[EXERCISE AIM]
When the line with "BUZZER1 pin IO: RX -> D2" appears below, start repeating lines exactly, and keep going through the line with "DIGITS3 pin CLK: D2 -> A4"; add nothing outside that span.

THE DATA Start Marker

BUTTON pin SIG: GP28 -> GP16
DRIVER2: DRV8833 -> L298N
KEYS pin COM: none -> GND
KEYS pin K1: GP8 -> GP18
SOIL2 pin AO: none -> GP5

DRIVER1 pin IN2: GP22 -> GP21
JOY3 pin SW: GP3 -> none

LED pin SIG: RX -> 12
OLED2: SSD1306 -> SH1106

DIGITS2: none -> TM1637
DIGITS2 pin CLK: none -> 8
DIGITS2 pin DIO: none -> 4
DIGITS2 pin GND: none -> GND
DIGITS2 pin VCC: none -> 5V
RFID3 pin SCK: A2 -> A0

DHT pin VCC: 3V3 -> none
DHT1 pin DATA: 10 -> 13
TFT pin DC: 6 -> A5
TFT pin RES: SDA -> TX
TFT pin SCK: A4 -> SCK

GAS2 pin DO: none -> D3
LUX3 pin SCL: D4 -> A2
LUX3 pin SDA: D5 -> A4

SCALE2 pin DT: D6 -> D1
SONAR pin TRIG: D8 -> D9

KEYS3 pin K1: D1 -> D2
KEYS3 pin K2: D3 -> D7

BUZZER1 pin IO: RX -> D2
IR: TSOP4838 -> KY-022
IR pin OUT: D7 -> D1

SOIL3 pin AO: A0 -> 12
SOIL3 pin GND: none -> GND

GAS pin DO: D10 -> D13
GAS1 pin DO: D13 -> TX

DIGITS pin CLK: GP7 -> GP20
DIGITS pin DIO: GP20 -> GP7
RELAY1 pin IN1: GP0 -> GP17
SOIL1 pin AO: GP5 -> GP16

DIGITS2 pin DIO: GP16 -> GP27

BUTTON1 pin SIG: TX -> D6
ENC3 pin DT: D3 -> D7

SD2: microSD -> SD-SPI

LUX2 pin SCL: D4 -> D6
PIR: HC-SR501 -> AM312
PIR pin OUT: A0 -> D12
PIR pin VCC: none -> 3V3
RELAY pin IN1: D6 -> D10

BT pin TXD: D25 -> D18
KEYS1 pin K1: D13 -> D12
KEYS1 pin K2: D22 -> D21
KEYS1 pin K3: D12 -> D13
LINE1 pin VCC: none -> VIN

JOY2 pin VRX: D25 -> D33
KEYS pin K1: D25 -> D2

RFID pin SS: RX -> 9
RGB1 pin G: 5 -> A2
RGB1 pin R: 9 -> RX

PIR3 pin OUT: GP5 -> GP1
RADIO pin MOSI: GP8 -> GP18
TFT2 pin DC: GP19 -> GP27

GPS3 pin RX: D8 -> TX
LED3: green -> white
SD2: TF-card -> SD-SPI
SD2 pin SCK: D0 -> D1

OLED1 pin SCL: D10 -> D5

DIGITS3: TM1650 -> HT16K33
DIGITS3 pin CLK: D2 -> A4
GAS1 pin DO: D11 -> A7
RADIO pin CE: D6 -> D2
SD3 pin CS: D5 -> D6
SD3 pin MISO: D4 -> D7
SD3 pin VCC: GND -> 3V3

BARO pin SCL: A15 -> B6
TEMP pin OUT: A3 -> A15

THE DATA End Marker

[RESULT OF THIS TASK]
BUZZER1 pin IO: RX -> D2
IR: TSOP4838 -> KY-022
IR pin OUT: D7 -> D1

SOIL3 pin AO: A0 -> 12
SOIL3 pin GND: none -> GND

GAS pin DO: D10 -> D13
GAS1 pin DO: D13 -> TX

DIGITS pin CLK: GP7 -> GP20
DIGITS pin DIO: GP20 -> GP7
RELAY1 pin IN1: GP0 -> GP17
SOIL1 pin AO: GP5 -> GP16

DIGITS2 pin DIO: GP16 -> GP27

BUTTON1 pin SIG: TX -> D6
ENC3 pin DT: D3 -> D7

SD2: microSD -> SD-SPI

LUX2 pin SCL: D4 -> D6
PIR: HC-SR501 -> AM312
PIR pin OUT: A0 -> D12
PIR pin VCC: none -> 3V3
RELAY pin IN1: D6 -> D10

BT pin TXD: D25 -> D18
KEYS1 pin K1: D13 -> D12
KEYS1 pin K2: D22 -> D21
KEYS1 pin K3: D12 -> D13
LINE1 pin VCC: none -> VIN

JOY2 pin VRX: D25 -> D33
KEYS pin K1: D25 -> D2

RFID pin SS: RX -> 9
RGB1 pin G: 5 -> A2
RGB1 pin R: 9 -> RX

PIR3 pin OUT: GP5 -> GP1
RADIO pin MOSI: GP8 -> GP18
TFT2 pin DC: GP19 -> GP27

GPS3 pin RX: D8 -> TX
LED3: green -> white
SD2: TF-card -> SD-SPI
SD2 pin SCK: D0 -> D1

OLED1 pin SCL: D10 -> D5

DIGITS3: TM1650 -> HT16K33
DIGITS3 pin CLK: D2 -> A4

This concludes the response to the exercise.